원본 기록

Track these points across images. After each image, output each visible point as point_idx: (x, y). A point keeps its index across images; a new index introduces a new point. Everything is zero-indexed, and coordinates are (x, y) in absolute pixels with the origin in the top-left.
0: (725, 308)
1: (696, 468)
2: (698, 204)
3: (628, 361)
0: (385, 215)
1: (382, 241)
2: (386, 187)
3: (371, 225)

요청 사항
위의 줄을 모두 번호 목록으로 옮겨 주세요. 빈 줄은 넣지 않습니다.

답변
1. Track these points across images. After each image, output each visible point as point_idx: (x, y). A point keeps its index across images; a new index introduces a new point. Everything is zero-indexed, and coordinates are (x, y) in absolute pixels with the origin in the top-left.
2. 0: (725, 308)
3. 1: (696, 468)
4. 2: (698, 204)
5. 3: (628, 361)
6. 0: (385, 215)
7. 1: (382, 241)
8. 2: (386, 187)
9. 3: (371, 225)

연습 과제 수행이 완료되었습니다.